WORK REQUEST: Scan the records for the word "turquoise". Report each line where it occurs.

DATASET CONTENT:
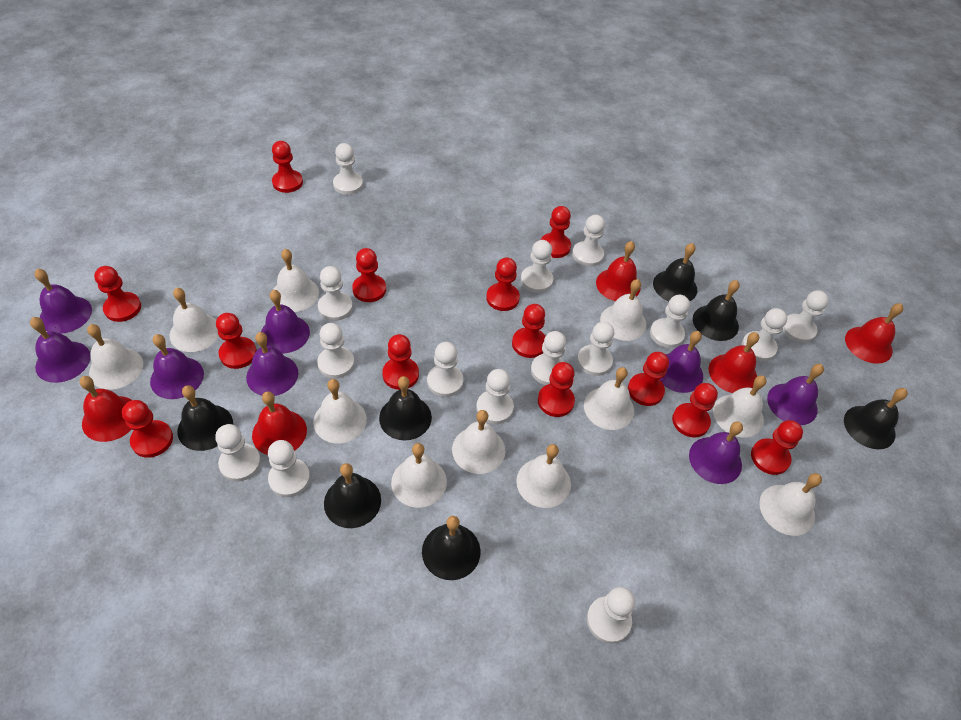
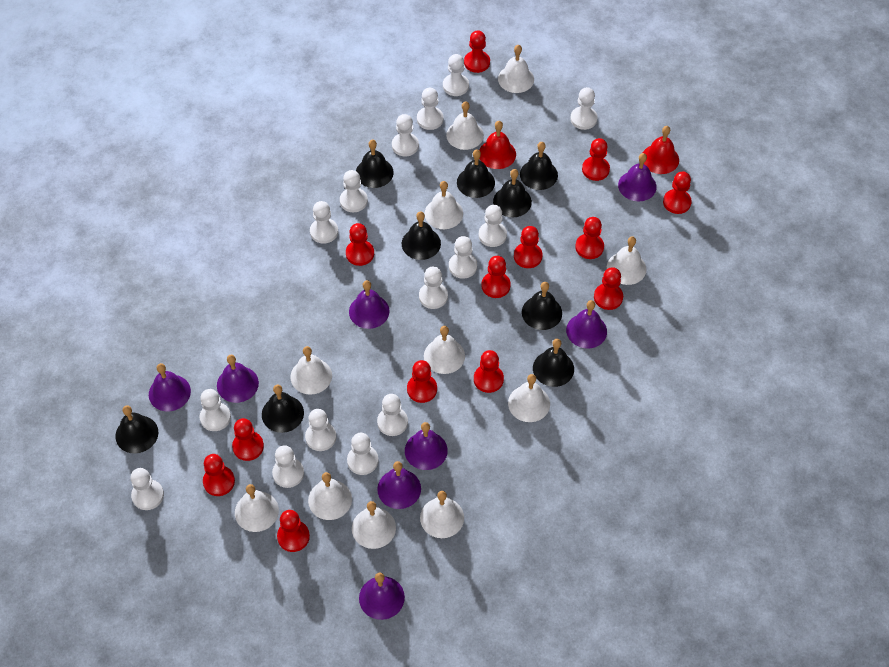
black bell: 7 -> 9
red bell: 5 -> 2

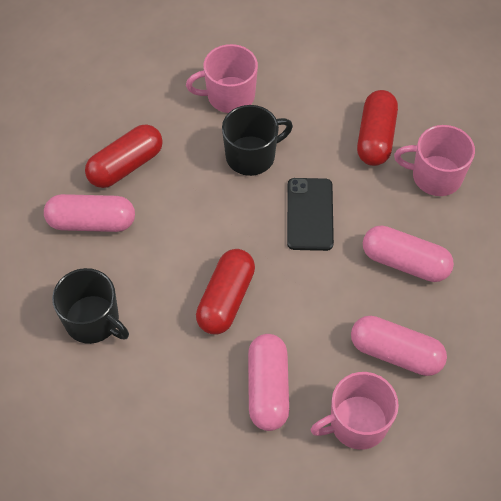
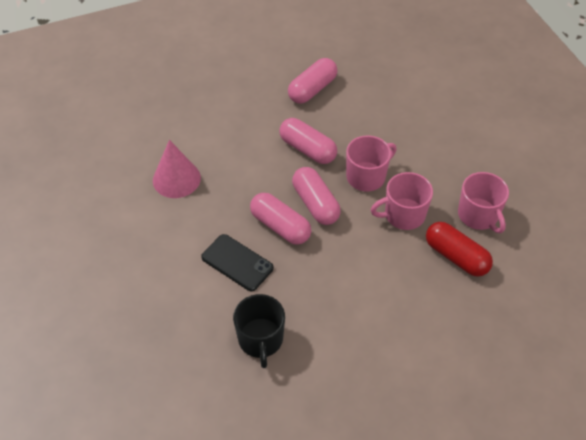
black mug: 2 -> 1
pink cone: 0 -> 1
red capsule: 3 -> 1

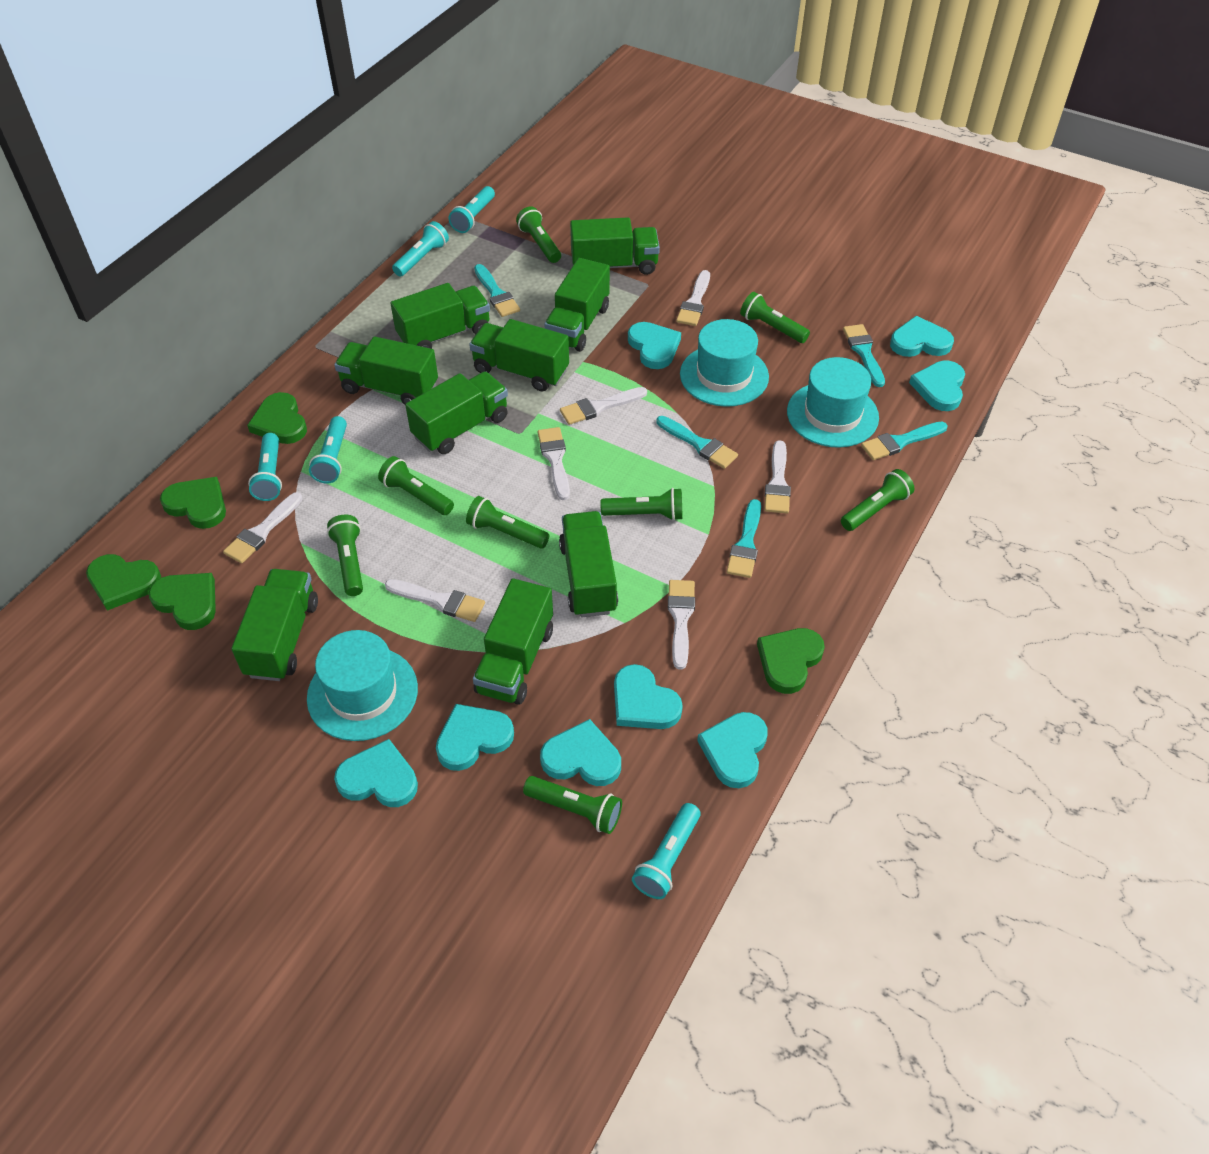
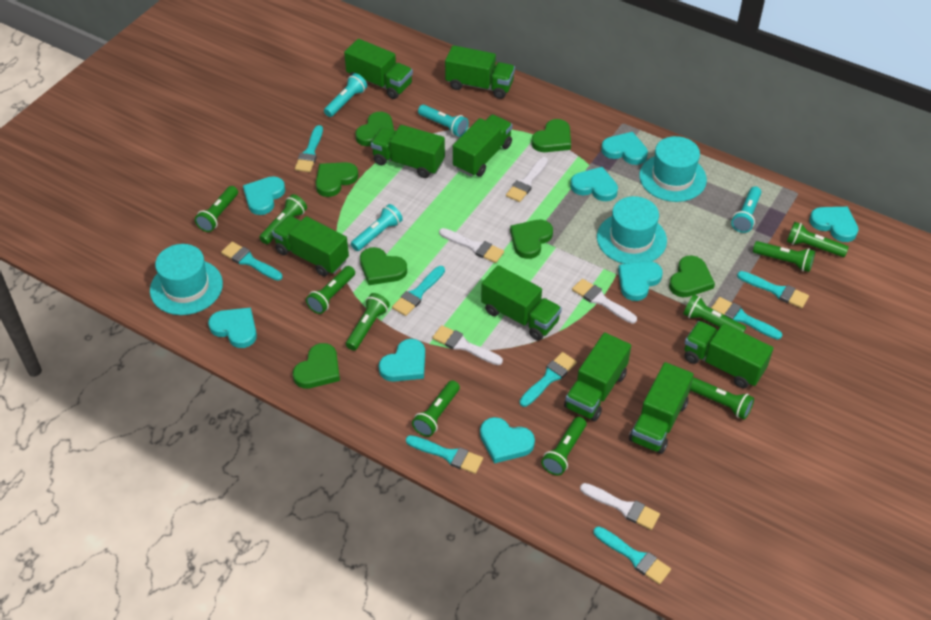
green flashlight: 8 -> 10
green heart: 5 -> 7
turquoise brush: 5 -> 8
turquoise flashlight: 5 -> 4
white brush: 7 -> 5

OUTPUT OF THE TASK:
turquoise brush: 5 -> 8
turquoise flashlight: 5 -> 4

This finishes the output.